§ Task requirements
Extract each line of the material below that contains the string "kern", copying the lines in the order they appear.

§ Information supplied
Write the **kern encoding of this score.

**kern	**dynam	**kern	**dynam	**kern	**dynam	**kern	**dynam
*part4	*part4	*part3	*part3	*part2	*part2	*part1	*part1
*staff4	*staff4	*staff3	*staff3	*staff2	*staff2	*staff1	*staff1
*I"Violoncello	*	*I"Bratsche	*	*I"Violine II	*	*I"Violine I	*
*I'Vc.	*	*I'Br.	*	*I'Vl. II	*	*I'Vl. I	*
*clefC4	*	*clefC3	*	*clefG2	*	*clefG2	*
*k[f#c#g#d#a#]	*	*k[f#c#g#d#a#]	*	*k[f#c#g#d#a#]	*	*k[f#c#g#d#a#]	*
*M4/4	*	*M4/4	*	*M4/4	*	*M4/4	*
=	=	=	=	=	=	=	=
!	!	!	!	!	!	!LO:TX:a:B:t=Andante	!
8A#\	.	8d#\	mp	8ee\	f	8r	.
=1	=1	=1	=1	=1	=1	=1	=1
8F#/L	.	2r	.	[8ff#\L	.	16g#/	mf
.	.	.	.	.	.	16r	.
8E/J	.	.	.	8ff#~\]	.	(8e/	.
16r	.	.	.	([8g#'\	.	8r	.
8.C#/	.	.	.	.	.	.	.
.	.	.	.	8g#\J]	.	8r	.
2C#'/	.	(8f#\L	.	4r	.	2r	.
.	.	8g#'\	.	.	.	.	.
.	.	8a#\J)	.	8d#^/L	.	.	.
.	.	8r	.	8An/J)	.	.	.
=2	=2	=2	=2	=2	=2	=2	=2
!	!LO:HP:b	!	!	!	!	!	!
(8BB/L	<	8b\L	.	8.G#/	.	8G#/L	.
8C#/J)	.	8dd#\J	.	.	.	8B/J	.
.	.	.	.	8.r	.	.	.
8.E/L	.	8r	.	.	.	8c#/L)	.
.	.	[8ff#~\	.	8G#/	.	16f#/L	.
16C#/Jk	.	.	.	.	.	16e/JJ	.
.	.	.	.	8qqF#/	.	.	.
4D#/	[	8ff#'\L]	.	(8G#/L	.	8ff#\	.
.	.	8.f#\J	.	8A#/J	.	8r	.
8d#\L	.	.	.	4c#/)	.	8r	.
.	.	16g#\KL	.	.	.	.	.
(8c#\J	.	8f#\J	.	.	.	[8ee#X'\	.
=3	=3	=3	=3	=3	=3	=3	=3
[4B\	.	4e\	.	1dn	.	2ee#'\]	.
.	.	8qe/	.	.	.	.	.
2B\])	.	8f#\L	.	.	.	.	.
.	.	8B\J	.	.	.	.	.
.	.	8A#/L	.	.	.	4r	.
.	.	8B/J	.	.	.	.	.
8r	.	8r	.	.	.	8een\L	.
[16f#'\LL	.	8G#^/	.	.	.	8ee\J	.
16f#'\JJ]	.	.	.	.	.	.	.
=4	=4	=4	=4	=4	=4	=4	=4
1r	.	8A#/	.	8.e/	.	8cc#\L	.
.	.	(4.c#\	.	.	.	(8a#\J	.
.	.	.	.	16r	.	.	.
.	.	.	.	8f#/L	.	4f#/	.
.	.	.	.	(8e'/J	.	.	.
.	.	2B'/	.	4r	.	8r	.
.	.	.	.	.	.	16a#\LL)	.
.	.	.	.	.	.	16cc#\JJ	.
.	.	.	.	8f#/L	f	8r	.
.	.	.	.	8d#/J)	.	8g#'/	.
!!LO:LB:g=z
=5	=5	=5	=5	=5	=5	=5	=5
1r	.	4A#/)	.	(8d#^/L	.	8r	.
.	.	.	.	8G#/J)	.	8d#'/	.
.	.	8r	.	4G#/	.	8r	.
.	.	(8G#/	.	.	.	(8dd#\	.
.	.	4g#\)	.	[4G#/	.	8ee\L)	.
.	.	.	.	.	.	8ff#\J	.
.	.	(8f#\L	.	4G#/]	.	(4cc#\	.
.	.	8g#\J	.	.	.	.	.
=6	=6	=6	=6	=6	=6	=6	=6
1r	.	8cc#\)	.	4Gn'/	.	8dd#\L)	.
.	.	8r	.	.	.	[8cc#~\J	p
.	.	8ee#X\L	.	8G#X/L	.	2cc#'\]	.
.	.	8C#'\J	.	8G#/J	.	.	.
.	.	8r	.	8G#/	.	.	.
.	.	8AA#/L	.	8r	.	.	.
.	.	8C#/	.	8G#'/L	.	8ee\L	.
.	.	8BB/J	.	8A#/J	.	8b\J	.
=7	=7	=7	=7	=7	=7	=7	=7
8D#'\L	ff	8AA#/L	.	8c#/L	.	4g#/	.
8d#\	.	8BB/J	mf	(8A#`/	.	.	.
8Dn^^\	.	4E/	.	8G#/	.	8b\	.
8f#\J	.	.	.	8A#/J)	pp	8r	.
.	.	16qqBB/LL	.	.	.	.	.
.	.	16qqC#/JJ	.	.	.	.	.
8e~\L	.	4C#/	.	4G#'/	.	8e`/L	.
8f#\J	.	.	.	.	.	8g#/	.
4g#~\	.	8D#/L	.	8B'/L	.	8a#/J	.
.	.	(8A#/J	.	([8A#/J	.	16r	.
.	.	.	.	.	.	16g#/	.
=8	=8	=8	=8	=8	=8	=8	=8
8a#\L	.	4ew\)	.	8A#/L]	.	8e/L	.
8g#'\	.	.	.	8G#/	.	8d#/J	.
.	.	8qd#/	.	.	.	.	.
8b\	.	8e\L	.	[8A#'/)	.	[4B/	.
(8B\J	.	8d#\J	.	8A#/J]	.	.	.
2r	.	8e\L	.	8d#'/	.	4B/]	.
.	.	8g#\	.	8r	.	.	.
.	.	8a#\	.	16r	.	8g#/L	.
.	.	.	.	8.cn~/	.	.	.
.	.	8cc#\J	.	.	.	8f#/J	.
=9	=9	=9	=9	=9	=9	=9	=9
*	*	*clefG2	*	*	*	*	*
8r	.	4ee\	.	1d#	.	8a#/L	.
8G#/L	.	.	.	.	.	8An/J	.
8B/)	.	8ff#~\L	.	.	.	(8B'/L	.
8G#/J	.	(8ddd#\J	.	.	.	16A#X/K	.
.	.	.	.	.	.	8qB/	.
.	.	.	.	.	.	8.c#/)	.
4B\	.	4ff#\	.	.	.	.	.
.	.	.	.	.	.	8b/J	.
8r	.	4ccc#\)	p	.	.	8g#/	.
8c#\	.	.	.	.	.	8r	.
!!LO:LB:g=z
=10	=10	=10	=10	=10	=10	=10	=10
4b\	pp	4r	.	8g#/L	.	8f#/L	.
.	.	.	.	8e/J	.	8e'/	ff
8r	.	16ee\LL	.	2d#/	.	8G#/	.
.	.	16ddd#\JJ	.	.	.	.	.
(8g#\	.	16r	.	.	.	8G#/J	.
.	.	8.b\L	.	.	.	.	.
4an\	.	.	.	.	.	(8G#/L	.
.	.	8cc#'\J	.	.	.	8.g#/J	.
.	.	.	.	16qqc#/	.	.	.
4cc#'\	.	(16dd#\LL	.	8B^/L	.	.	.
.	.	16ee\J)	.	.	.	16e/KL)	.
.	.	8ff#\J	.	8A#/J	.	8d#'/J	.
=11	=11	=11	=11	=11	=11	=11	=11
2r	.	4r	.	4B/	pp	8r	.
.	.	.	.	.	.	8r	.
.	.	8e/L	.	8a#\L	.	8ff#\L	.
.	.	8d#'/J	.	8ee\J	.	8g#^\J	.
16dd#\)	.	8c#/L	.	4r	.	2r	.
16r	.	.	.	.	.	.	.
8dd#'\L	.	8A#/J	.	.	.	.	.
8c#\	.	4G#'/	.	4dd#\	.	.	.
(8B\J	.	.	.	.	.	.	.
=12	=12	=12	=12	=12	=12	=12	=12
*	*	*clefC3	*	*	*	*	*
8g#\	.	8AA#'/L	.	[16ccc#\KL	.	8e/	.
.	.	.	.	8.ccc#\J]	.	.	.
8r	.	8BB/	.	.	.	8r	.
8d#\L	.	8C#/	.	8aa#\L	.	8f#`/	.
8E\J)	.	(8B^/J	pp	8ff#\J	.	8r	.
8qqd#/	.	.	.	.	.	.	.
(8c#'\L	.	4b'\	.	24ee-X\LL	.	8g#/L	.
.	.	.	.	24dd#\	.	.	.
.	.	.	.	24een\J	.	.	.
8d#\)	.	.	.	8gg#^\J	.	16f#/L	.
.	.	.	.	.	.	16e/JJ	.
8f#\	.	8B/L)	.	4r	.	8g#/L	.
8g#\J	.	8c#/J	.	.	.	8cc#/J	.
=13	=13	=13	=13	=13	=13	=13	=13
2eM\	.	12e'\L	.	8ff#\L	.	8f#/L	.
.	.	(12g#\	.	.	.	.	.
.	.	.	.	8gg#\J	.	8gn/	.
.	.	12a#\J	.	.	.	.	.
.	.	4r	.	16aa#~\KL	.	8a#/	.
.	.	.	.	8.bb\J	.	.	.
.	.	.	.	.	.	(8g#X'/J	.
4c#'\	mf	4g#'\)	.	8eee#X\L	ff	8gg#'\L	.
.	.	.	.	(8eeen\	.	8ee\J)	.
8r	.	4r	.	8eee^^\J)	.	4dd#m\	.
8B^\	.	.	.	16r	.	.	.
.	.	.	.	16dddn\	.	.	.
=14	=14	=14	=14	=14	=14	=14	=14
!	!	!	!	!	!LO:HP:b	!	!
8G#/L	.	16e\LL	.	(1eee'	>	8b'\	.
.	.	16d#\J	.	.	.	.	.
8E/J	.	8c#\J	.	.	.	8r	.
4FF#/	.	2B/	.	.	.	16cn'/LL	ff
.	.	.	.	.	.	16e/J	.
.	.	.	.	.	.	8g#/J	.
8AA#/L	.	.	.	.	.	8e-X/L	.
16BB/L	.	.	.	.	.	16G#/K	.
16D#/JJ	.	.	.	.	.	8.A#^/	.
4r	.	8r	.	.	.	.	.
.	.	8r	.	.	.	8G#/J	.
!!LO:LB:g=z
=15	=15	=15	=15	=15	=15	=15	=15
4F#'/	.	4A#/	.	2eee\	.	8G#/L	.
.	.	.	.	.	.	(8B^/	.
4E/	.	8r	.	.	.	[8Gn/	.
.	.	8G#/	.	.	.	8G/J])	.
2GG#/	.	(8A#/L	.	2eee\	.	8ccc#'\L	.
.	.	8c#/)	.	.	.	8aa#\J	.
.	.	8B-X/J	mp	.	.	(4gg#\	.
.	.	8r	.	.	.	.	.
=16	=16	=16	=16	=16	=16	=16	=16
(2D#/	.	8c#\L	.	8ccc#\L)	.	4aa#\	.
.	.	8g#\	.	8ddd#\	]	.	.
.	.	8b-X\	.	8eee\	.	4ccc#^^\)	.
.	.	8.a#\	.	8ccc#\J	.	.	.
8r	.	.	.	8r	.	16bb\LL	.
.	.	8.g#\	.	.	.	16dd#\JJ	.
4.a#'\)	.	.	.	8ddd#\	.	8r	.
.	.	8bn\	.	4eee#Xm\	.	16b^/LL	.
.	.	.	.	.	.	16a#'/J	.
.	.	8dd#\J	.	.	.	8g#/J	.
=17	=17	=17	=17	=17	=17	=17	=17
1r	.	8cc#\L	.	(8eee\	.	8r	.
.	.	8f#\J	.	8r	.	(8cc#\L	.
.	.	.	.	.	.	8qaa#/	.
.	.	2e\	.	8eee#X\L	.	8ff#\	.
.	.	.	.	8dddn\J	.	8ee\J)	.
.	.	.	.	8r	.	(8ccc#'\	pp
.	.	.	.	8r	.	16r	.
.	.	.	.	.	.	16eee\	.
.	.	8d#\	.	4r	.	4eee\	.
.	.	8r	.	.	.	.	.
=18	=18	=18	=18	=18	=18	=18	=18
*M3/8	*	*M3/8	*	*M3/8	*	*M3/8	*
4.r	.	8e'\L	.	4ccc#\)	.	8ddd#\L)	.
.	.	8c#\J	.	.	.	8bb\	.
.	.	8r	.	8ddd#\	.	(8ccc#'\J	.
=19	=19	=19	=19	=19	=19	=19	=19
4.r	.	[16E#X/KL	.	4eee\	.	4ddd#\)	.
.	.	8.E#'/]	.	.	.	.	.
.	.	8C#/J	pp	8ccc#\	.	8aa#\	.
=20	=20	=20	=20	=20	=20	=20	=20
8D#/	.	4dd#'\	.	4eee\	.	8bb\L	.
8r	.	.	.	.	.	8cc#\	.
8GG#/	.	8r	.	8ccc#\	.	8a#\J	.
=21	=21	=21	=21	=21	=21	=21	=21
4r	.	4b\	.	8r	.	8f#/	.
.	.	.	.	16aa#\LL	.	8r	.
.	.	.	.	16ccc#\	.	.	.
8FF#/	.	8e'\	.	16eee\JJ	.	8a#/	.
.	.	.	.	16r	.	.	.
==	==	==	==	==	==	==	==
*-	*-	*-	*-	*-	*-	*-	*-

§ Correct output
Write the **kern encoding of this score.
**kern	**dynam	**kern	**dynam	**kern	**dynam	**kern	**dynam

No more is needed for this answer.